▶ _Provided data_
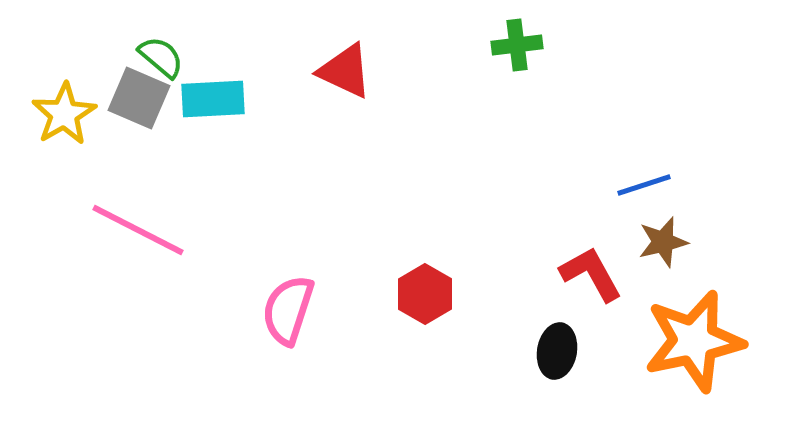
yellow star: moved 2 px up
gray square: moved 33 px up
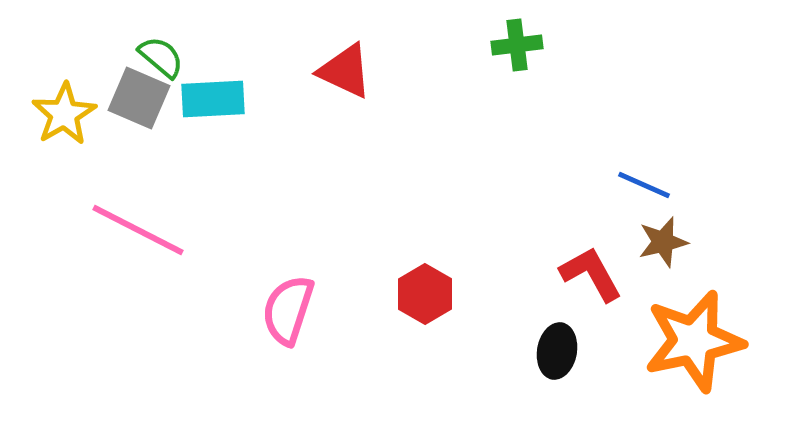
blue line: rotated 42 degrees clockwise
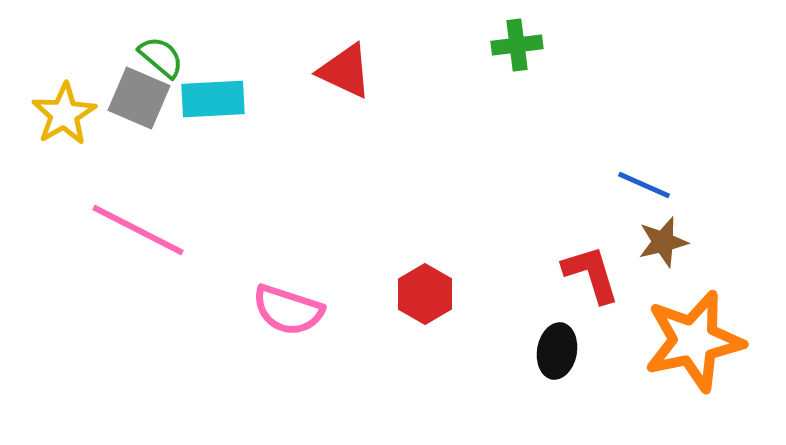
red L-shape: rotated 12 degrees clockwise
pink semicircle: rotated 90 degrees counterclockwise
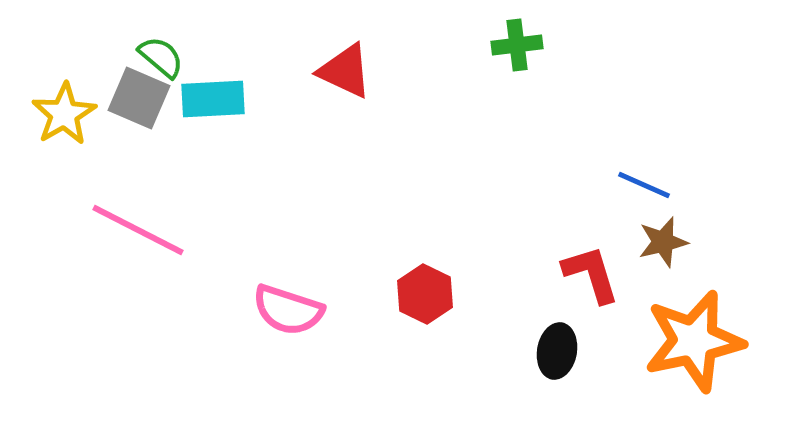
red hexagon: rotated 4 degrees counterclockwise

▶ _What to do_
Reproduce every line of the records that describes a shape being moved or rotated, keeping the original order and omitting the pictures.

▶ _Written reply_
yellow star: moved 2 px up
gray square: moved 33 px up
blue line: rotated 42 degrees clockwise
red L-shape: rotated 12 degrees clockwise
pink semicircle: rotated 90 degrees counterclockwise
red hexagon: rotated 4 degrees counterclockwise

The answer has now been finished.